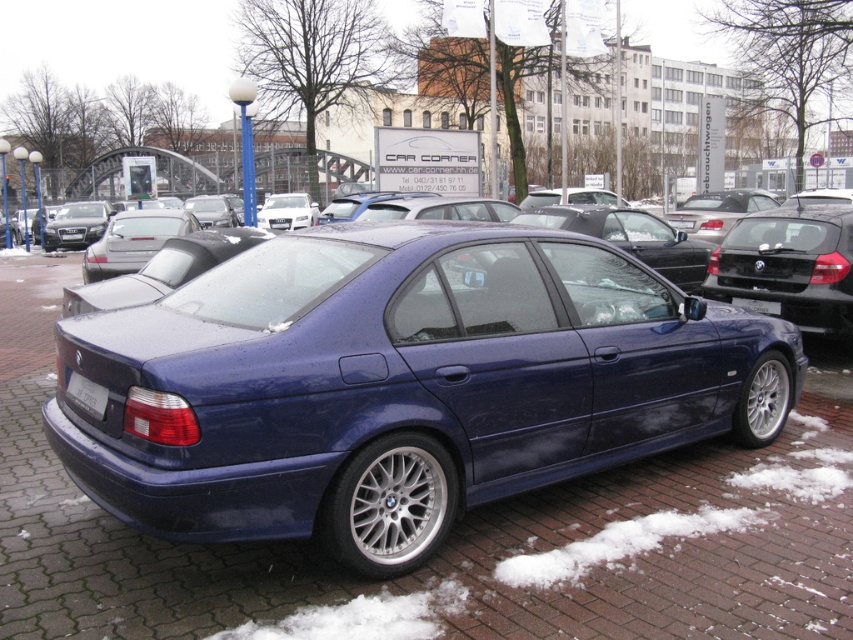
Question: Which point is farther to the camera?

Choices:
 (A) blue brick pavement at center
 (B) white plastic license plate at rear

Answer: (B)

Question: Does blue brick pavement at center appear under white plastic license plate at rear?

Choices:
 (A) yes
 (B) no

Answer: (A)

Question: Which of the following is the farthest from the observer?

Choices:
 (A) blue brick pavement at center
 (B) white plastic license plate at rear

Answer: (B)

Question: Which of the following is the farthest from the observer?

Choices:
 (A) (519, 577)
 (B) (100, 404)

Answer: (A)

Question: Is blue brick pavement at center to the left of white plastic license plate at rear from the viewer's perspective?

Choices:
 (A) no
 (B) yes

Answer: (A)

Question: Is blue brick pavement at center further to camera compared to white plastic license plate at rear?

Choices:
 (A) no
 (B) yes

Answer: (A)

--

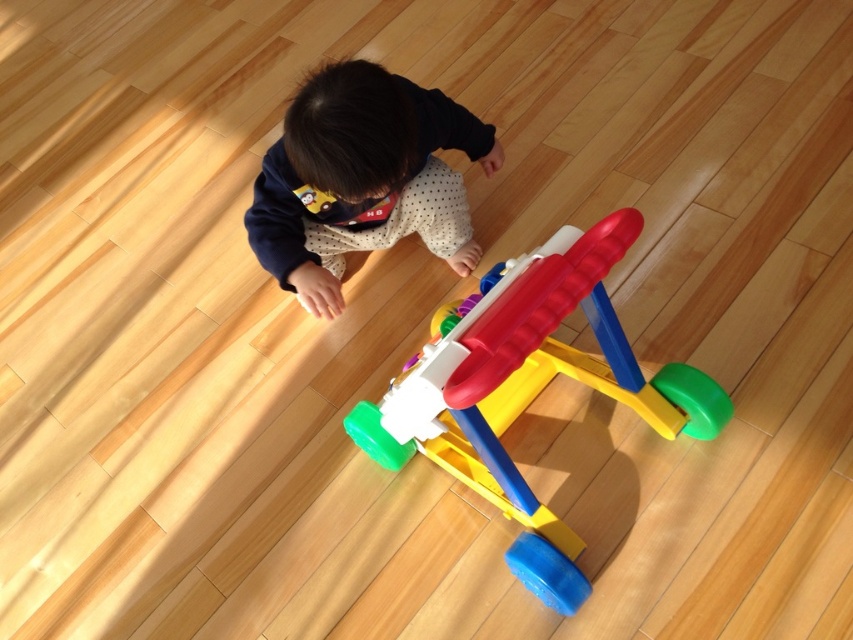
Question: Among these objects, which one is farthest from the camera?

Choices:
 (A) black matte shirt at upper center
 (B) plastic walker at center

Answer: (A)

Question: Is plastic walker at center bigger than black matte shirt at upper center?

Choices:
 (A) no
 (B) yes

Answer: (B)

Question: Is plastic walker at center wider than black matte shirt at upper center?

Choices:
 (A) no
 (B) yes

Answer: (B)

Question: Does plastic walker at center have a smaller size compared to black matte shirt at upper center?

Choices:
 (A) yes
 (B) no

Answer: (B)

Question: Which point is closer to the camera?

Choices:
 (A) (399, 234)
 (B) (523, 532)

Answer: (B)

--

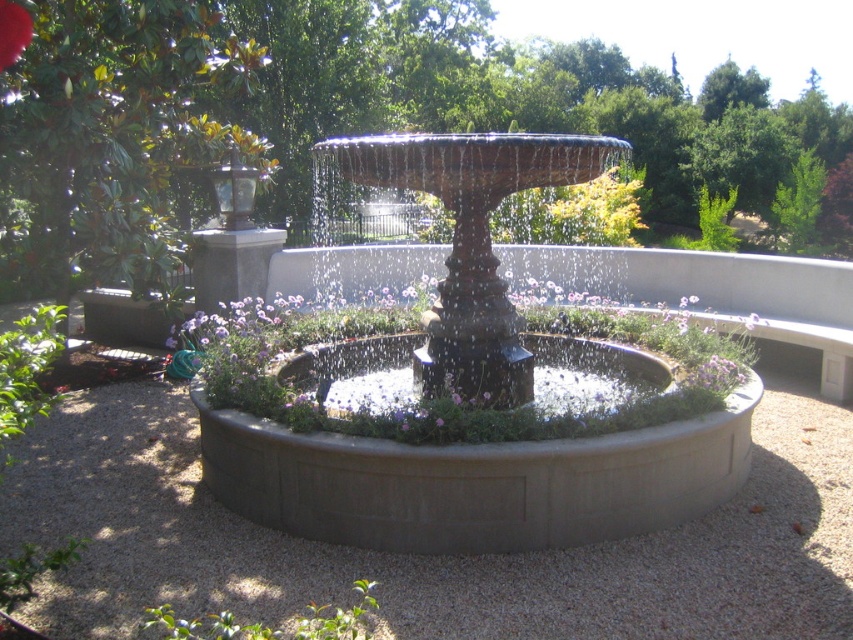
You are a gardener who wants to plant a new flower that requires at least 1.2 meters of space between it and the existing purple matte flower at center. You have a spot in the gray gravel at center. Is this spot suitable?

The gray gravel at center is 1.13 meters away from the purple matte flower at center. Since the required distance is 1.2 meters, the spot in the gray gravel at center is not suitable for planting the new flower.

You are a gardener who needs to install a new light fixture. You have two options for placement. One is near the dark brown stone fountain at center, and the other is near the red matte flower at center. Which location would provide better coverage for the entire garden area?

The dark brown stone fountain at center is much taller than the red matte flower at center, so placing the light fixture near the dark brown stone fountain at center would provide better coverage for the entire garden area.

# Assigned task
Report each line of the rows above that contains the word "black", copying every such line in full. Case counts.

# Result of this task
 (A) black matte shirt at upper center
Question: Is plastic walker at center bigger than black matte shirt at upper center?
Question: Is plastic walker at center wider than black matte shirt at upper center?
Question: Does plastic walker at center have a smaller size compared to black matte shirt at upper center?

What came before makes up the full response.